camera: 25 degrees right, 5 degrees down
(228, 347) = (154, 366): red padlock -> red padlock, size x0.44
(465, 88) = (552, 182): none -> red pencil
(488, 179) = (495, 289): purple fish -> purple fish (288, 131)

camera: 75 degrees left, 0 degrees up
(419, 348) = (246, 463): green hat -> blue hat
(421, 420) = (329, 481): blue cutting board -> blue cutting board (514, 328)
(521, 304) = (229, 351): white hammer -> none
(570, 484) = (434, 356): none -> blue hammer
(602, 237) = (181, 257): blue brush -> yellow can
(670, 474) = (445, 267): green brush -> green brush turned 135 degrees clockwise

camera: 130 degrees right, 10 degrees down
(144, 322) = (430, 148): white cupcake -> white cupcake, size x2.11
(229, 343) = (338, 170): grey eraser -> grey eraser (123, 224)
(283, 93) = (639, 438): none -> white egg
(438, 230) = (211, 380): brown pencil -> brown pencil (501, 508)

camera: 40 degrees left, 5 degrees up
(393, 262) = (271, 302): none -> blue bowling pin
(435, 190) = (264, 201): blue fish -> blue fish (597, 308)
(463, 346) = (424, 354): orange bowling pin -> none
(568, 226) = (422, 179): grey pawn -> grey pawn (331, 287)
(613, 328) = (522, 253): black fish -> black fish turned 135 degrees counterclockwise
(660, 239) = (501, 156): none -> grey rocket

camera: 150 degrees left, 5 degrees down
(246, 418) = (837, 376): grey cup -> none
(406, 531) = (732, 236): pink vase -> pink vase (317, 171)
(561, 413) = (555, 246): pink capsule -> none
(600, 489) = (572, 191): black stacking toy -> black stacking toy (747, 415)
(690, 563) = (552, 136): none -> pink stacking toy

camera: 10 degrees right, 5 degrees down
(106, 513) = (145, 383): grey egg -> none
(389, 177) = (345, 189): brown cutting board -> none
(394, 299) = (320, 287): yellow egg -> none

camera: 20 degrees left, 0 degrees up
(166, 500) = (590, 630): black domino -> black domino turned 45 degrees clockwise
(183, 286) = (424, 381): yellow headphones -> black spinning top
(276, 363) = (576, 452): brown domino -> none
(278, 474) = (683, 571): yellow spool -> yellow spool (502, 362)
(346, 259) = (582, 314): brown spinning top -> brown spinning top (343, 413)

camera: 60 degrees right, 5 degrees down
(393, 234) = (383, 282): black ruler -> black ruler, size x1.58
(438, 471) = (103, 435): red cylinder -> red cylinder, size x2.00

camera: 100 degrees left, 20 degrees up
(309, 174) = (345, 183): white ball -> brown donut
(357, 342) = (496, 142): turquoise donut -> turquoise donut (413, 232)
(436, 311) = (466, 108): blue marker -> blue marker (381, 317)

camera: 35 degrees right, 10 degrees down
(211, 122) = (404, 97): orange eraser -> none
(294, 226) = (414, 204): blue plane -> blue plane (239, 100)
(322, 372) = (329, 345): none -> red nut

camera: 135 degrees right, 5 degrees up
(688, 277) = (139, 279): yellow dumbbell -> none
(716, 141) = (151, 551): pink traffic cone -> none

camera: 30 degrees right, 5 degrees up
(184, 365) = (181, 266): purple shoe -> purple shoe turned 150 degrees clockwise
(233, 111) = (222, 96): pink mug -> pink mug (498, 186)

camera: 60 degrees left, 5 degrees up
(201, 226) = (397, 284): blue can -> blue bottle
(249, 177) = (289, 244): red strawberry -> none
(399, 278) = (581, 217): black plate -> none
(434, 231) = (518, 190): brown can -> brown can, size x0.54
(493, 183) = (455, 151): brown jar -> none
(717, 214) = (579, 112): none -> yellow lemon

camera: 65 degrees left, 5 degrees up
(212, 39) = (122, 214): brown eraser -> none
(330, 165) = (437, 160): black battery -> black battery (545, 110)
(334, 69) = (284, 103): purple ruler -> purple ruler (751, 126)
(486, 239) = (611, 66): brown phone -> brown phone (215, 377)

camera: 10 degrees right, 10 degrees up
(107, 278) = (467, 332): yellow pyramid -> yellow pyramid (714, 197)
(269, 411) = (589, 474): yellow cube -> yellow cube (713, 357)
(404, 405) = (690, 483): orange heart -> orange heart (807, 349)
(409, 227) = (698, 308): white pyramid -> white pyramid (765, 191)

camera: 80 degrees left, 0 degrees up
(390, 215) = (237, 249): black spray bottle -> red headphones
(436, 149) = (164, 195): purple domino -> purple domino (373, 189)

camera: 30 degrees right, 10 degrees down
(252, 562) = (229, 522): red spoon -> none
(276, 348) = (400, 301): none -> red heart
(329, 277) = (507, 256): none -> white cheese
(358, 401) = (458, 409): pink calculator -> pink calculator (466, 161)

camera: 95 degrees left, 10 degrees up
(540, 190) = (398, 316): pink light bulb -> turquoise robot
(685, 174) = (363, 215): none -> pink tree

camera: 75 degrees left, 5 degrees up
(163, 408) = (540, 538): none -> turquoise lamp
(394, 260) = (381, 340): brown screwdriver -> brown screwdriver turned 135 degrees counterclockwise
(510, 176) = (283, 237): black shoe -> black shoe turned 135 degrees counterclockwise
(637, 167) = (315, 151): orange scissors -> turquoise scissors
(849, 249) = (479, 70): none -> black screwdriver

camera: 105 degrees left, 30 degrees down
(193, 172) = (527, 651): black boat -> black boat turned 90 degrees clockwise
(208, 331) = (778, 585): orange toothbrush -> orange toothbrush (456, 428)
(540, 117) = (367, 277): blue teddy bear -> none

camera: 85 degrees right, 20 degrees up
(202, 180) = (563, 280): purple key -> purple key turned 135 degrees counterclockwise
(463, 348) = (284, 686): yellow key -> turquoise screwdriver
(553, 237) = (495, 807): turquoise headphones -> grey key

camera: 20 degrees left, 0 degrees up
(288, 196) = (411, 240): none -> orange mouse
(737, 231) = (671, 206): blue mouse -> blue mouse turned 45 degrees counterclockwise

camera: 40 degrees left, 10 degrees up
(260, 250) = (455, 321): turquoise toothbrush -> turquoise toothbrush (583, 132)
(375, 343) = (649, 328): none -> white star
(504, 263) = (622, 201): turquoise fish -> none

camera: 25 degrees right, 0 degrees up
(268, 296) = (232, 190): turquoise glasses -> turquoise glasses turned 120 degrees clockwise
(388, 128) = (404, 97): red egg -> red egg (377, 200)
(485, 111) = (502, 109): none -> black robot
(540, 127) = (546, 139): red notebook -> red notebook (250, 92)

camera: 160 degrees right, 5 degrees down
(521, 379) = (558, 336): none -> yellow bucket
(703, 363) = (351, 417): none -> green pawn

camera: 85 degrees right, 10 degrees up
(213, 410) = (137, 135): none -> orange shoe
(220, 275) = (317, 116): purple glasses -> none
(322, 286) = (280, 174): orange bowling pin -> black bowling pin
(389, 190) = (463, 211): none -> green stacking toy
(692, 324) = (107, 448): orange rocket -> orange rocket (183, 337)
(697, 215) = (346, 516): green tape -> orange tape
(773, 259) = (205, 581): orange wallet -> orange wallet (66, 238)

= = = = =

§ **What to work on**
Check each line of the records for the word "donut" and extract those that contain it.

§ **Expected answer**
(309, 174) = (345, 183): white ball -> brown donut
(357, 342) = (496, 142): turquoise donut -> turquoise donut (413, 232)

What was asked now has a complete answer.